» Instructions for the task
Without omitting anything, write out the listing below precisely.
______________________________
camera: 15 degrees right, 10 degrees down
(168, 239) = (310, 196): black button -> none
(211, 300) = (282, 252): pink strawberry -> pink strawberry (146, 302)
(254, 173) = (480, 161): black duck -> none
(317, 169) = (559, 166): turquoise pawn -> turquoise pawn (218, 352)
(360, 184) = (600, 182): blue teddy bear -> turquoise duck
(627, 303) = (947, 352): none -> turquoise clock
______________________________
» Answer section
camera: 15 degrees right, 10 degrees down
(168, 239) = (310, 196): black button -> none
(211, 300) = (282, 252): pink strawberry -> pink strawberry (146, 302)
(254, 173) = (480, 161): black duck -> none
(317, 169) = (559, 166): turquoise pawn -> turquoise pawn (218, 352)
(360, 184) = (600, 182): blue teddy bear -> turquoise duck
(627, 303) = (947, 352): none -> turquoise clock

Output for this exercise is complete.